-- DATA SHOWN follows --
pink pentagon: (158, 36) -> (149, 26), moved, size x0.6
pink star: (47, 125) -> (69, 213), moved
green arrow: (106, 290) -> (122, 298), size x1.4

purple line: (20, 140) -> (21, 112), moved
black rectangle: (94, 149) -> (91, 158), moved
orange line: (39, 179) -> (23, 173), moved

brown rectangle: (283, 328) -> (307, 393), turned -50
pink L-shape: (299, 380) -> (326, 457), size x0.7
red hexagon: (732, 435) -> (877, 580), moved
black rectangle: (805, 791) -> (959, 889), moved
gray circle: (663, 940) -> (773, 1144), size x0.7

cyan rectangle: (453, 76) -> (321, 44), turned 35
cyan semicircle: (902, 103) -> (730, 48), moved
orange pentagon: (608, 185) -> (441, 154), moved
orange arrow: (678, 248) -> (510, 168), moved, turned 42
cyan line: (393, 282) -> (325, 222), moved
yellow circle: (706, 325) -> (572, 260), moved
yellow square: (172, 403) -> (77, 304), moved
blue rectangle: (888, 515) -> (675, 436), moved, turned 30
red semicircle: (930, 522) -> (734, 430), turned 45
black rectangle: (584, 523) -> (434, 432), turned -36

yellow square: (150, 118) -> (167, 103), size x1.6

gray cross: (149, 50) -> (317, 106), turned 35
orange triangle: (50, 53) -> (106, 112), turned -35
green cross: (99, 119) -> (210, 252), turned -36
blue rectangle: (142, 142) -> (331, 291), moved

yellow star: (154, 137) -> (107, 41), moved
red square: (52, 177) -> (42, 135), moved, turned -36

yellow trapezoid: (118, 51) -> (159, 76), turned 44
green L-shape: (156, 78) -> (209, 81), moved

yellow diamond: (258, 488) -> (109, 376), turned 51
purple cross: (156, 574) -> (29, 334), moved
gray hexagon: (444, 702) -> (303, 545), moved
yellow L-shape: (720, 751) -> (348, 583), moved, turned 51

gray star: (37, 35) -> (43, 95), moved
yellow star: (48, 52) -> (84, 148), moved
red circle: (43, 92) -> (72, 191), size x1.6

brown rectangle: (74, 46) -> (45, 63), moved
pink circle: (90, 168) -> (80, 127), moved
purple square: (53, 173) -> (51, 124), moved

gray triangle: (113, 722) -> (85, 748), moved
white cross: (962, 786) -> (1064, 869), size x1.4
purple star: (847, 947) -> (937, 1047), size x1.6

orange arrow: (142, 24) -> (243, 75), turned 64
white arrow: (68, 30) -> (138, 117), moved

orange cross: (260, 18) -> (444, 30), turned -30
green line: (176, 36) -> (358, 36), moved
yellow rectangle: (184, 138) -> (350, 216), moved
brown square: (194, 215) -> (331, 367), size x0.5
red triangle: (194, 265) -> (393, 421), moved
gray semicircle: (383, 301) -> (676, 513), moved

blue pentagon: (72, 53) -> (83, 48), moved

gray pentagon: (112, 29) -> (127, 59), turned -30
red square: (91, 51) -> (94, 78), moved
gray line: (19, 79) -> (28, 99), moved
-- DATA SHOWN concluded --
→ **THE PROBLEM**:
Please make an exact copy of the lines above from the line with "gray triangle: (113, 722) -> (85, 748), moved" through the line with "gray semicircle: (383, 301)", both ends included.

→ **WRITTEN ANSWER**:
gray triangle: (113, 722) -> (85, 748), moved
white cross: (962, 786) -> (1064, 869), size x1.4
purple star: (847, 947) -> (937, 1047), size x1.6

orange arrow: (142, 24) -> (243, 75), turned 64
white arrow: (68, 30) -> (138, 117), moved

orange cross: (260, 18) -> (444, 30), turned -30
green line: (176, 36) -> (358, 36), moved
yellow rectangle: (184, 138) -> (350, 216), moved
brown square: (194, 215) -> (331, 367), size x0.5
red triangle: (194, 265) -> (393, 421), moved
gray semicircle: (383, 301) -> (676, 513), moved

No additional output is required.